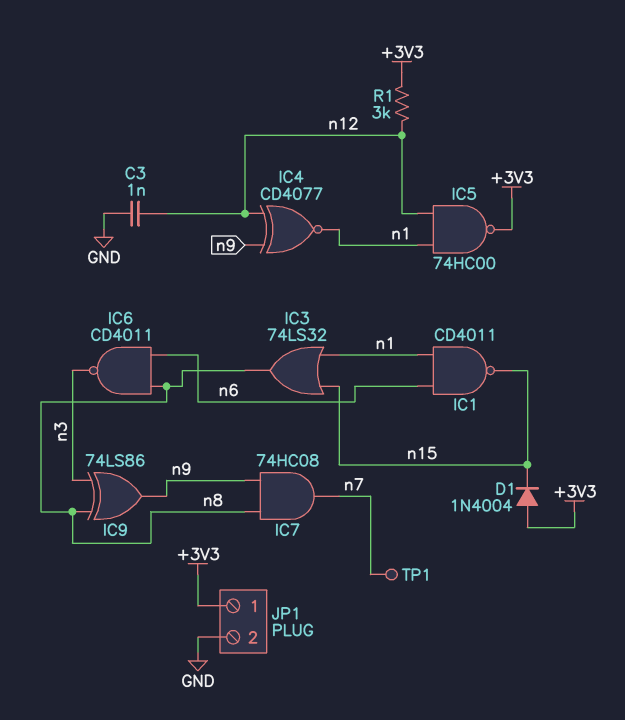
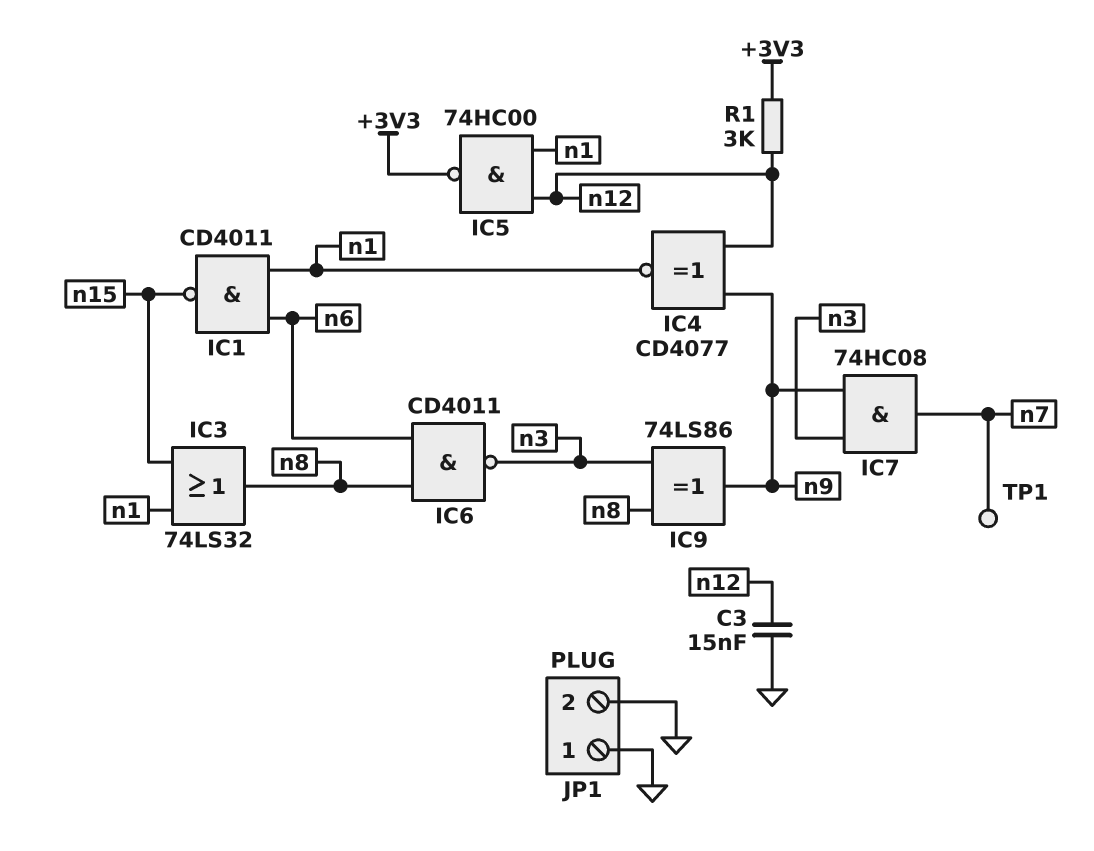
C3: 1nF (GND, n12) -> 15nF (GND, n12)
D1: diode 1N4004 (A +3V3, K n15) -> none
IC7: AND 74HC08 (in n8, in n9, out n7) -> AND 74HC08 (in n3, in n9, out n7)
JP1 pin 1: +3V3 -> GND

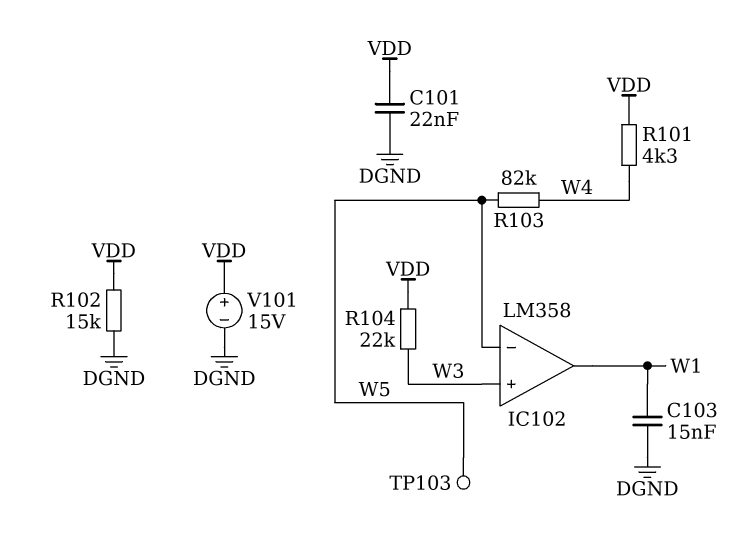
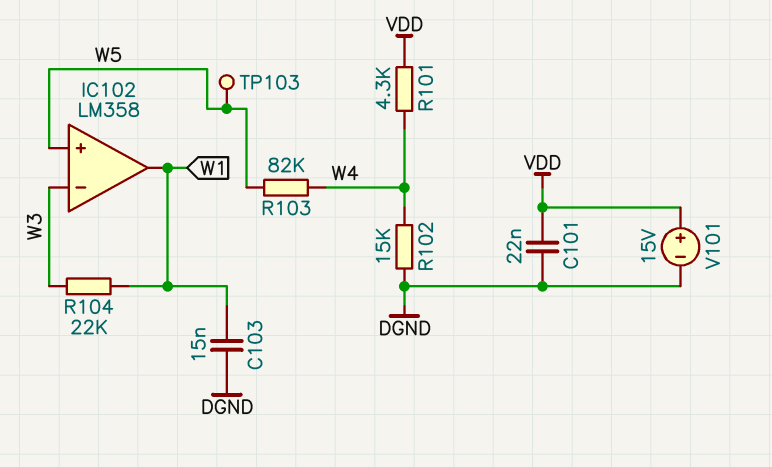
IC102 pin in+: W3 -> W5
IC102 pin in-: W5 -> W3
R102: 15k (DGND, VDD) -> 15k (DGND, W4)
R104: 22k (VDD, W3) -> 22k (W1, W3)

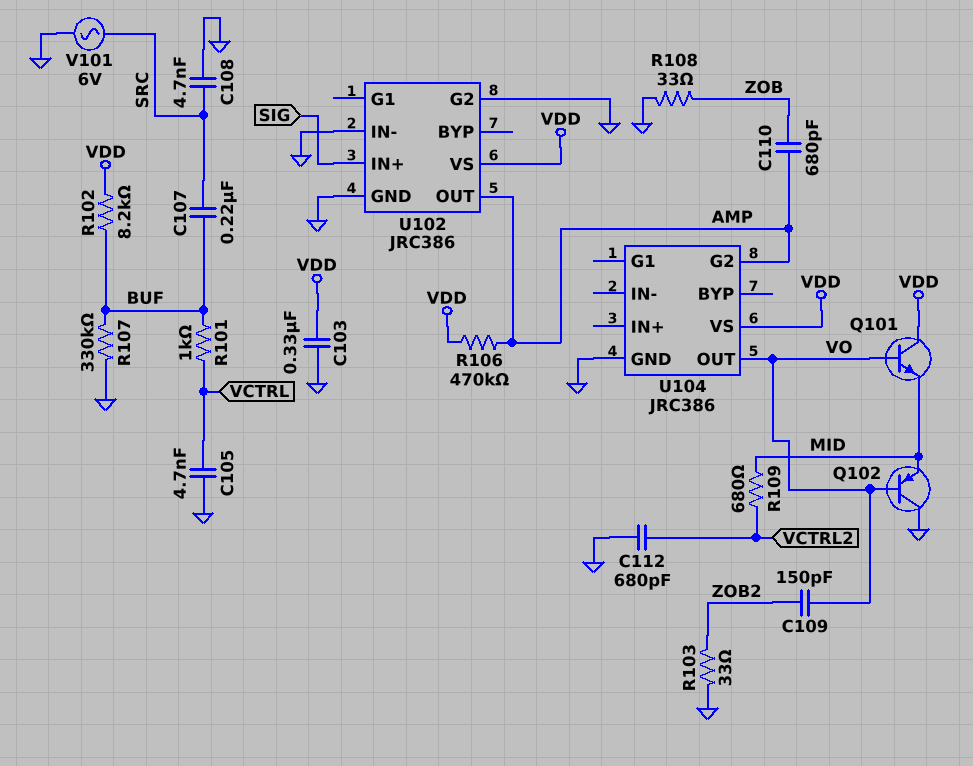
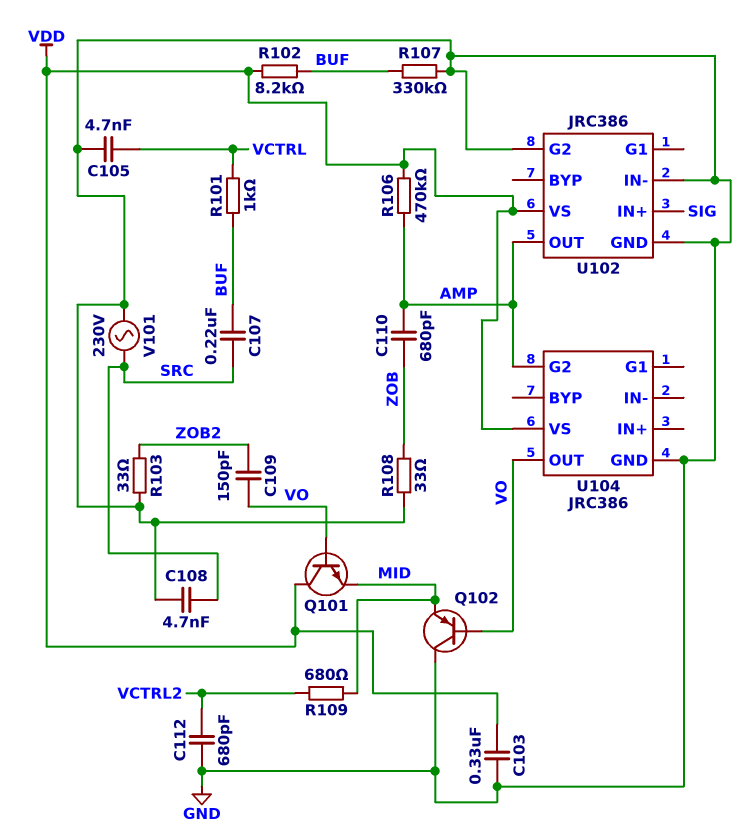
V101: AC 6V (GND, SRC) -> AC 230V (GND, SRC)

━━━━━━━━

### Aim of the exercise
Leave every image out and retype the entries above word for word.

### Solution to the problem
C3: 1nF (GND, n12) -> 15nF (GND, n12)
D1: diode 1N4004 (A +3V3, K n15) -> none
IC7: AND 74HC08 (in n8, in n9, out n7) -> AND 74HC08 (in n3, in n9, out n7)
JP1 pin 1: +3V3 -> GND

IC102 pin in+: W3 -> W5
IC102 pin in-: W5 -> W3
R102: 15k (DGND, VDD) -> 15k (DGND, W4)
R104: 22k (VDD, W3) -> 22k (W1, W3)

V101: AC 6V (GND, SRC) -> AC 230V (GND, SRC)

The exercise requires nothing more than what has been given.